◆ **Activity**: Please output all of the entries exactly and omit any images they hold.

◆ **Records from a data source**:
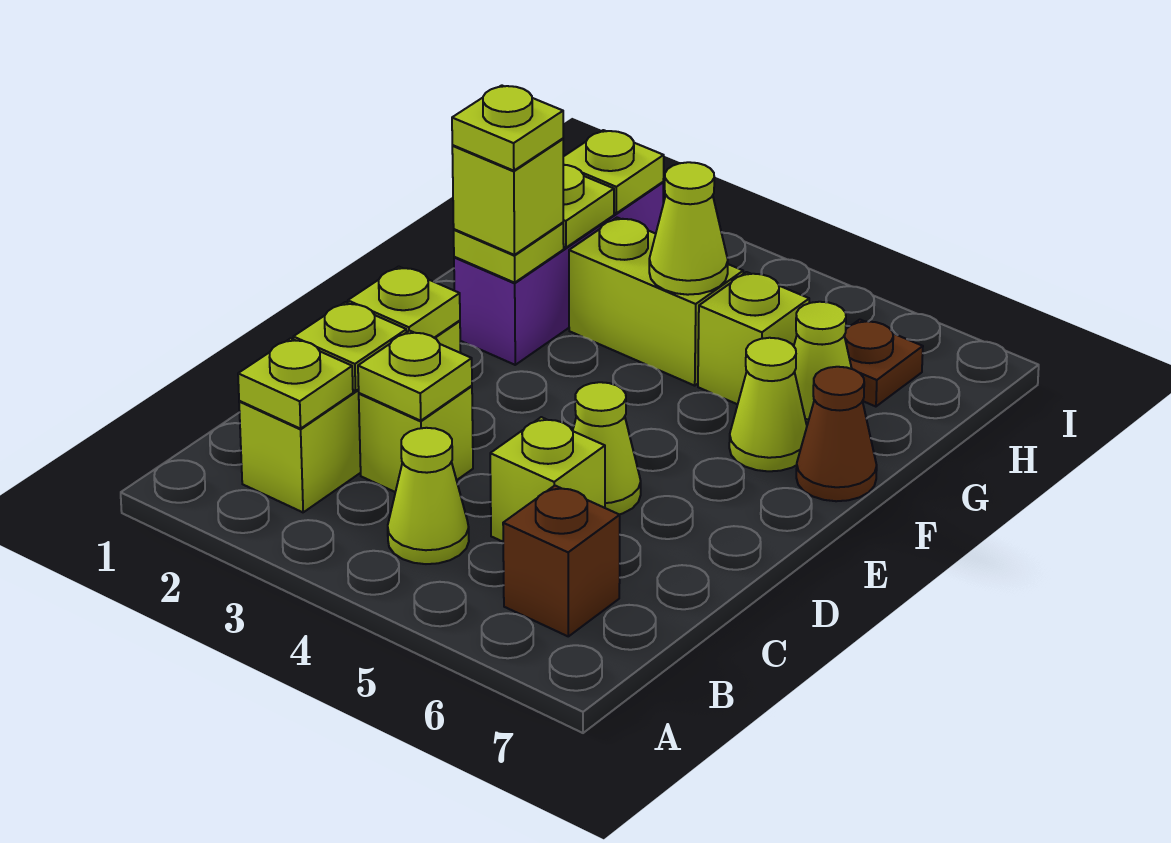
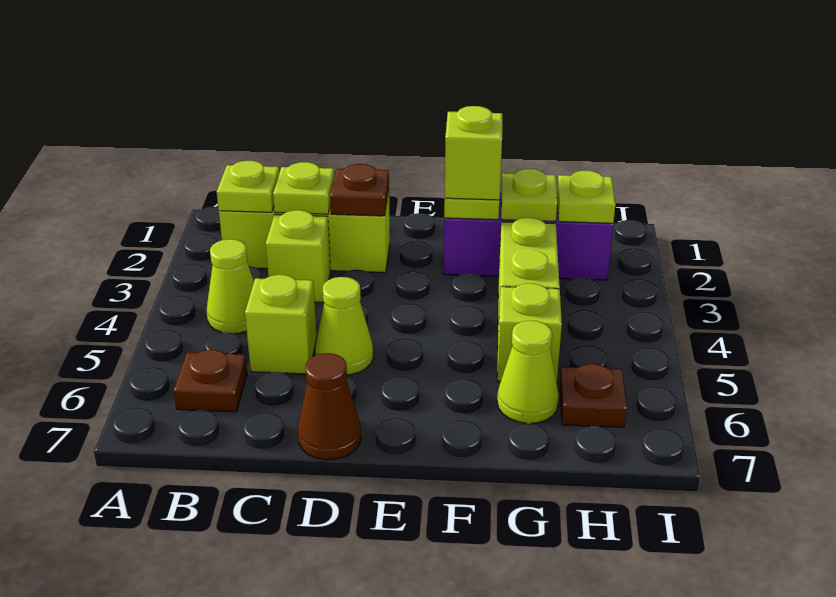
brown brick B6 level 1 -> brown plate B6 level 1
lime plate C3 level 2 -> none
lime plate D2 level 2 -> brown plate D2 level 2
lime plate F2 level 4 -> none
lime cone F6 level 1 -> none
brown cone F7 level 1 -> brown cone D7 level 1
lime cone G4 level 2 -> none

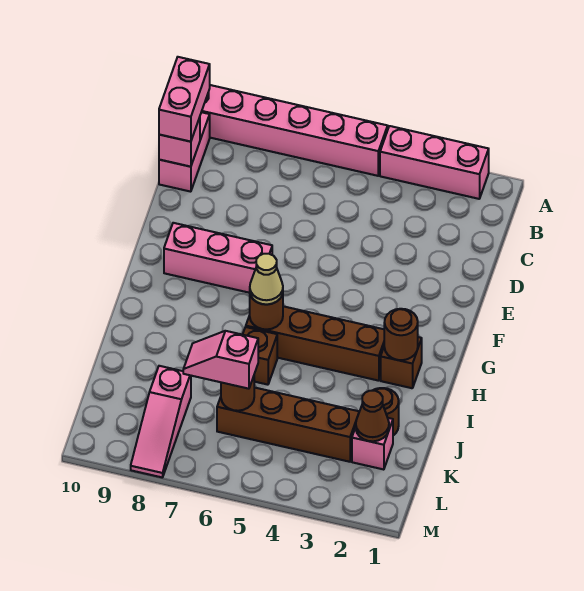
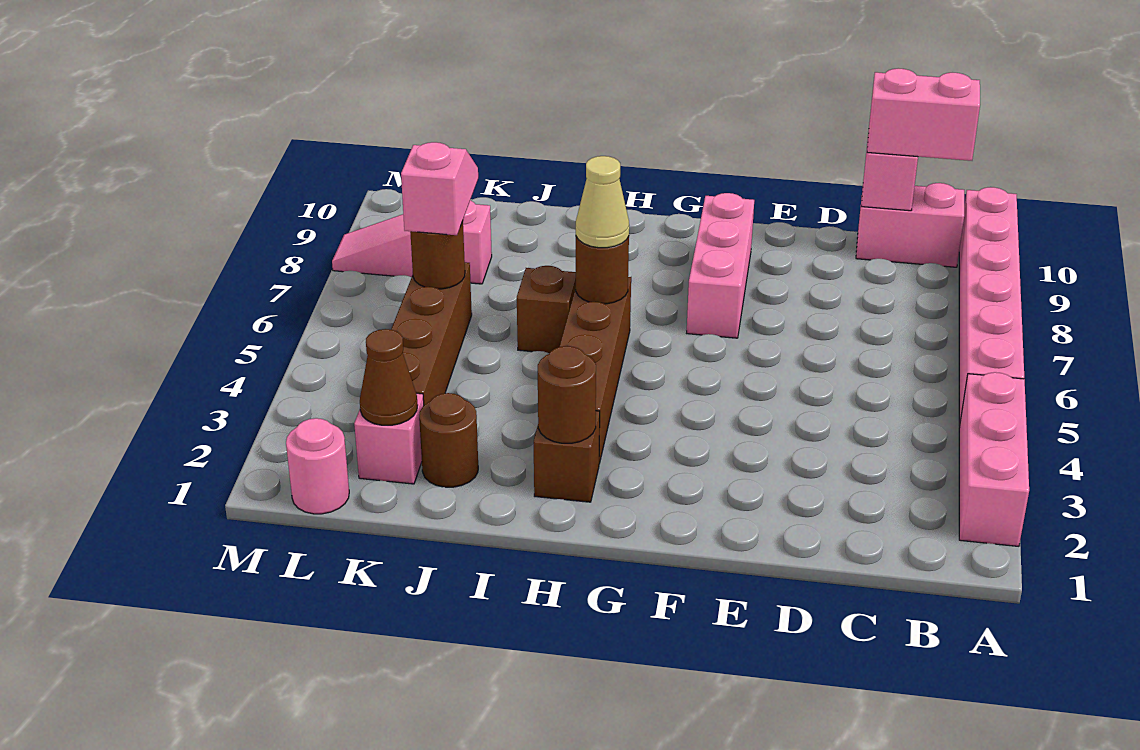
none -> pink round brick L1 level 1

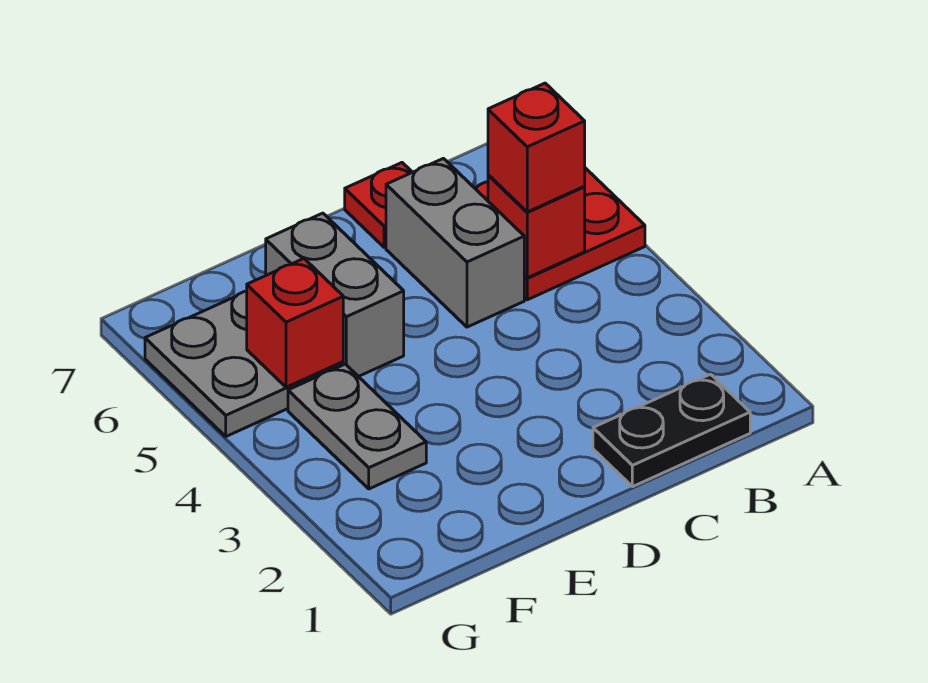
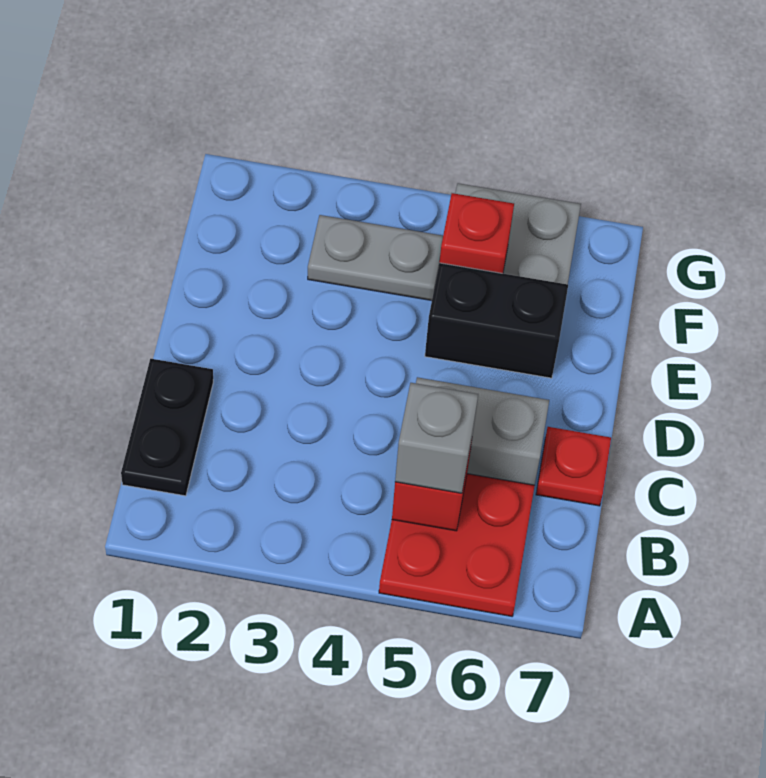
red brick B5 level 3 -> grey brick B5 level 3
grey brick E5:E6 level 1 -> black brick E5:E6 level 1

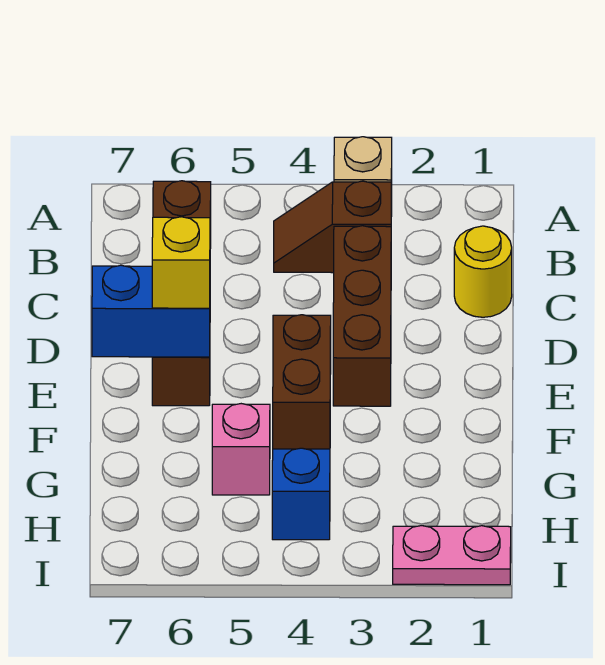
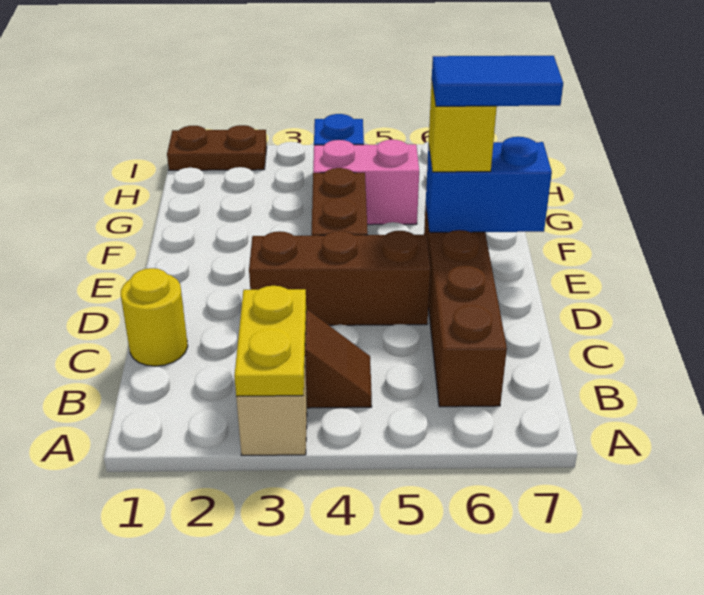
none -> yellow plate A3:B3 level 2
brown brick C3:E3 level 1 -> brown brick D3:D5 level 1
none -> blue tile E6:E7 level 4
pink brick G5 level 1 -> pink brick G4:G5 level 1
pink plate I1:I2 level 1 -> brown plate I1:I2 level 1

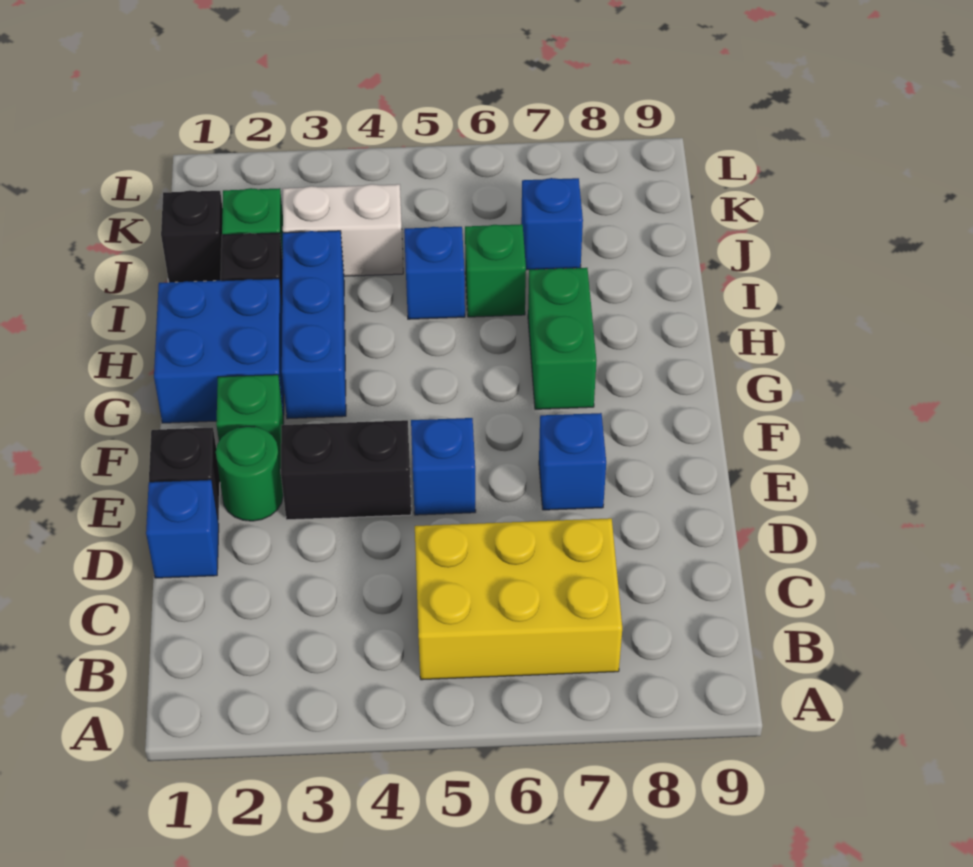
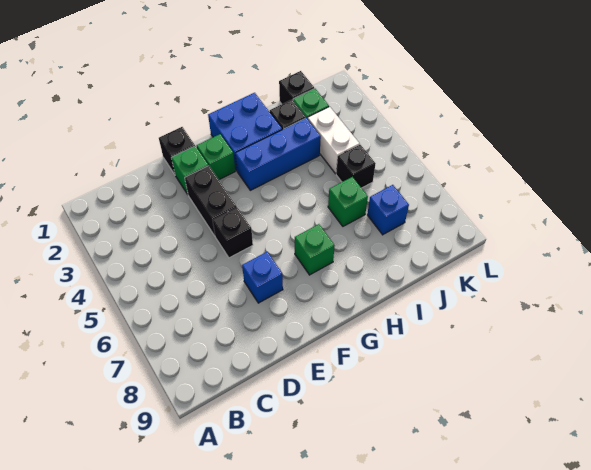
yellow brick B5:C7 level 1 -> none
blue brick D1 level 1 -> none
green round brick E2 level 1 -> green brick E2 level 1
blue brick E5 level 1 -> black brick E5 level 1
green brick G7:H7 level 1 -> green brick G7 level 1
blue brick I5 level 1 -> none
none -> black brick J5 level 1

◆ **Response to this exercise**:
brown brick B6 level 1 -> brown plate B6 level 1
lime plate C3 level 2 -> none
lime plate D2 level 2 -> brown plate D2 level 2
lime plate F2 level 4 -> none
lime cone F6 level 1 -> none
brown cone F7 level 1 -> brown cone D7 level 1
lime cone G4 level 2 -> none

none -> pink round brick L1 level 1

red brick B5 level 3 -> grey brick B5 level 3
grey brick E5:E6 level 1 -> black brick E5:E6 level 1

none -> yellow plate A3:B3 level 2
brown brick C3:E3 level 1 -> brown brick D3:D5 level 1
none -> blue tile E6:E7 level 4
pink brick G5 level 1 -> pink brick G4:G5 level 1
pink plate I1:I2 level 1 -> brown plate I1:I2 level 1

yellow brick B5:C7 level 1 -> none
blue brick D1 level 1 -> none
green round brick E2 level 1 -> green brick E2 level 1
blue brick E5 level 1 -> black brick E5 level 1
green brick G7:H7 level 1 -> green brick G7 level 1
blue brick I5 level 1 -> none
none -> black brick J5 level 1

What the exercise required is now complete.